# [PROBLEM TO SOLVE]
Return all of the listing word for word; the pictures stay out.

# [EXERCISE MATERIALS]
- Opening Delimiter -

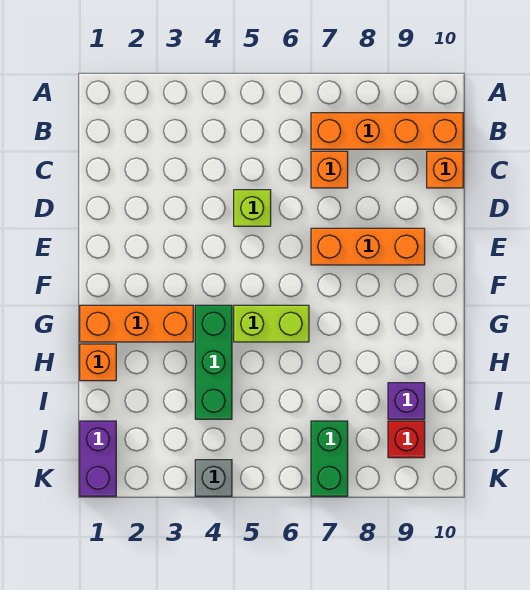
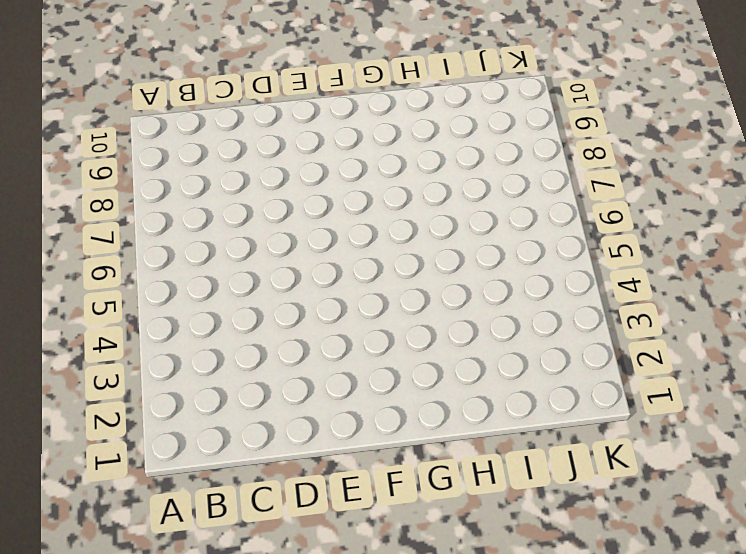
none -> orange brick B7:B10 level 1
none -> orange brick C7 level 1
none -> orange brick C10 level 1

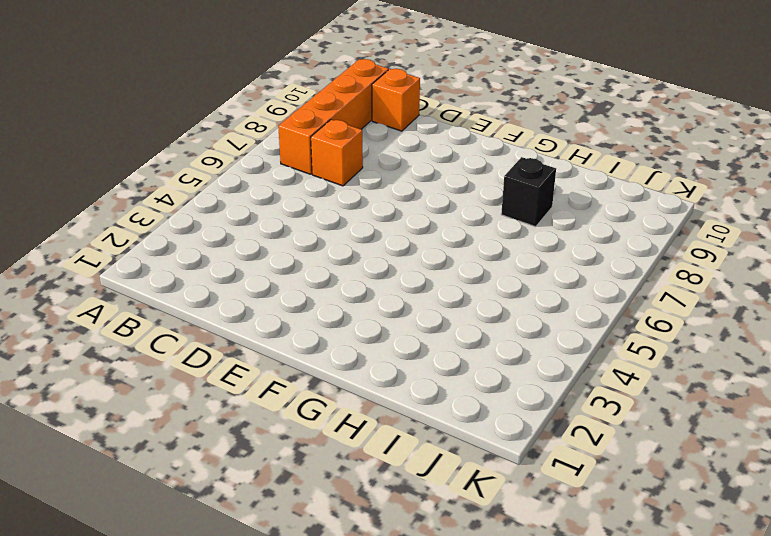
black brick H8 level 1 -> none
none -> lime brick D5 level 1
none -> orange brick E7:E9 level 1
none -> orange brick G1:G3 level 1

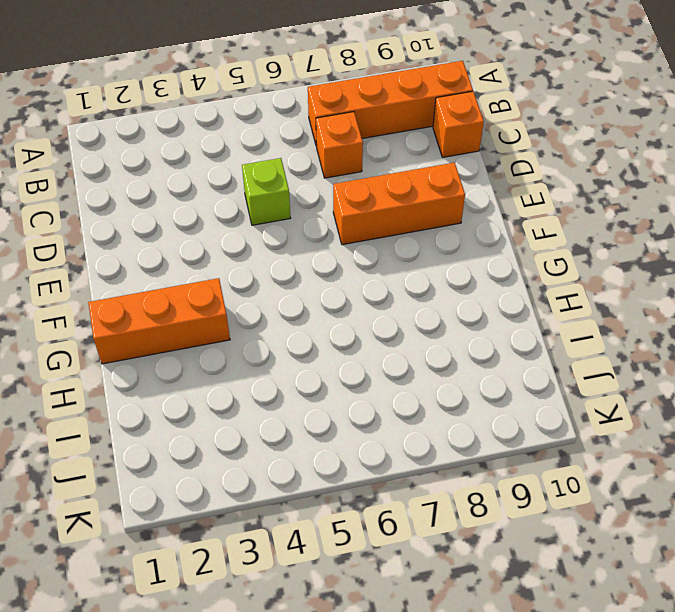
none -> green brick G4:I4 level 1
none -> lime brick G5:G6 level 1
none -> orange brick H1 level 1

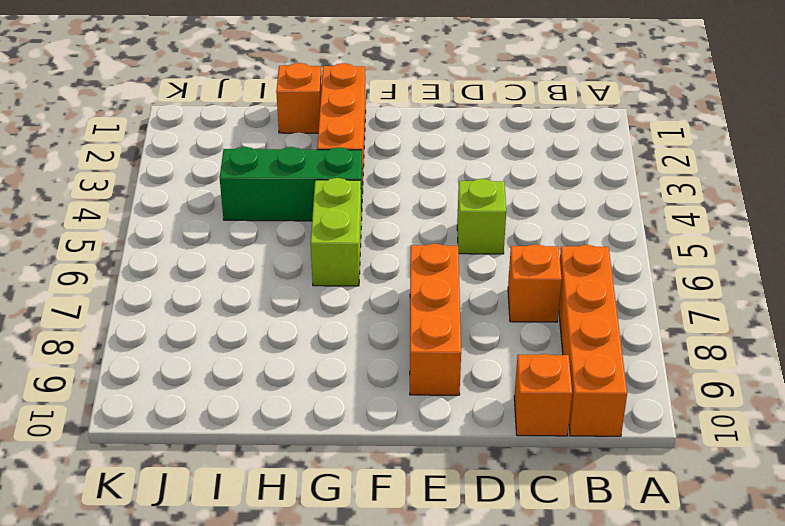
none -> purple brick I9 level 1
none -> purple brick J1:K1 level 1
none -> green brick J7:K7 level 1

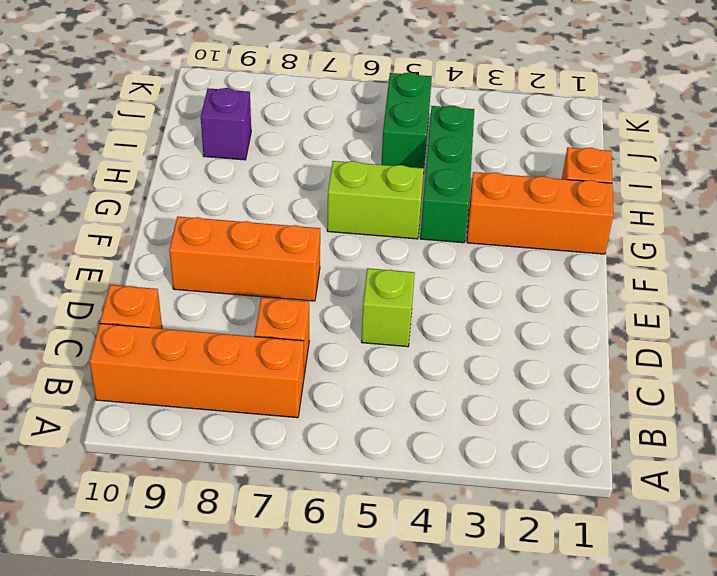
green brick I5:J5 level 1 -> green brick J7:K7 level 1
none -> purple brick J1:K1 level 1
none -> red brick J9 level 1
none -> grey brick K4 level 1

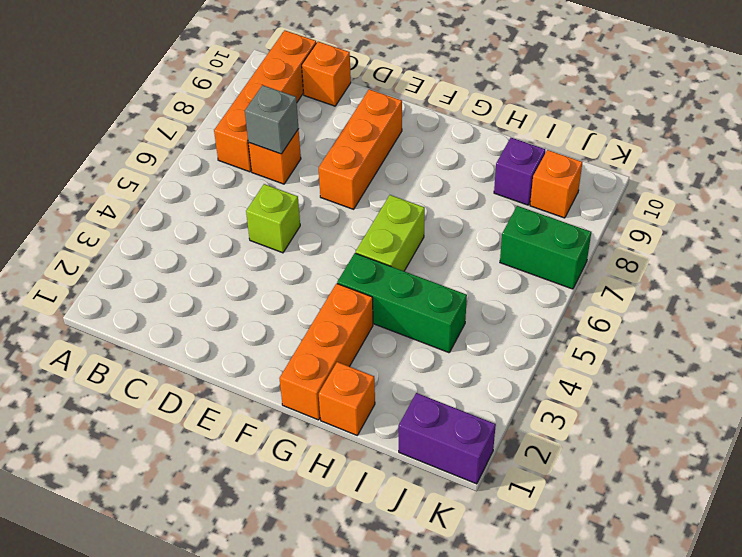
grey brick C7 level 2 -> grey brick K4 level 1
orange brick J9 level 1 -> red brick J9 level 1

- Closing Delimiter -

# [RESPONSE]
none -> orange brick B7:B10 level 1
none -> orange brick C7 level 1
none -> orange brick C10 level 1

black brick H8 level 1 -> none
none -> lime brick D5 level 1
none -> orange brick E7:E9 level 1
none -> orange brick G1:G3 level 1

none -> green brick G4:I4 level 1
none -> lime brick G5:G6 level 1
none -> orange brick H1 level 1

none -> purple brick I9 level 1
none -> purple brick J1:K1 level 1
none -> green brick J7:K7 level 1

green brick I5:J5 level 1 -> green brick J7:K7 level 1
none -> purple brick J1:K1 level 1
none -> red brick J9 level 1
none -> grey brick K4 level 1

grey brick C7 level 2 -> grey brick K4 level 1
orange brick J9 level 1 -> red brick J9 level 1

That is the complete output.